■ PROBLEM DESCRIPTION: Return the rows below word for word, starting with the row that contains "Output the [X, Y]" and going on through the row that contains "funicular [345, 476]", both included. Leave the pictures out of your answer.

■ LISTING:
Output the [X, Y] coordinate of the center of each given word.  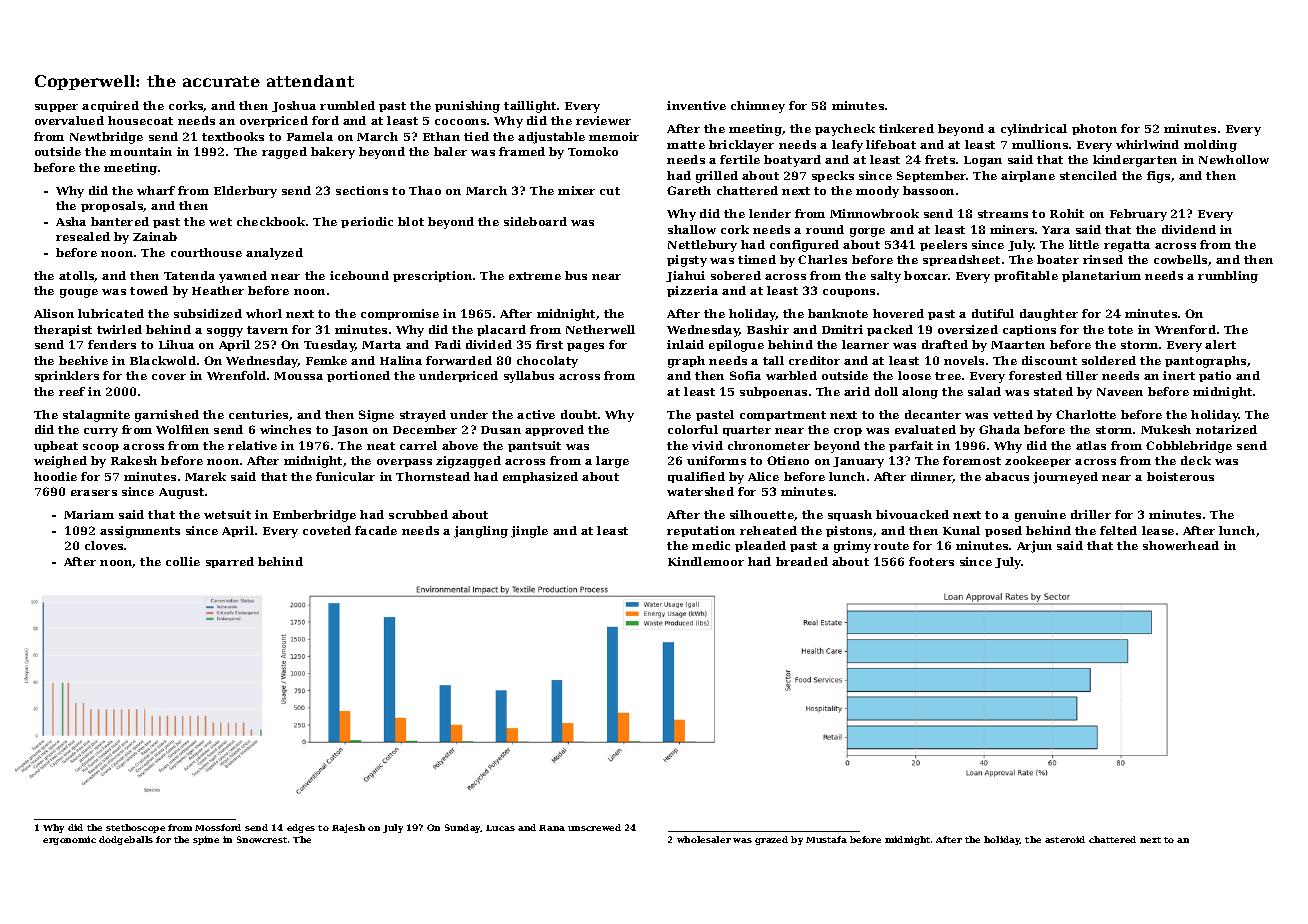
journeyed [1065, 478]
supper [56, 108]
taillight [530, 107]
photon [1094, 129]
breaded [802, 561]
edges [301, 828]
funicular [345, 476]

...

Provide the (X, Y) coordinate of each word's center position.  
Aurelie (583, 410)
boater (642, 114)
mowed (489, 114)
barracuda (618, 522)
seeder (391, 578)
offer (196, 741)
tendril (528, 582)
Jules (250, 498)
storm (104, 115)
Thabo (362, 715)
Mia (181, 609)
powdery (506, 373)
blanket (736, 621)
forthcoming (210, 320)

■ FULL ANSWER:
Output the [X, Y] coordinate of the center of each given word.  
journeyed [1065, 478]
supper [56, 108]
taillight [530, 107]
photon [1094, 129]
breaded [802, 561]
edges [301, 828]
funicular [345, 476]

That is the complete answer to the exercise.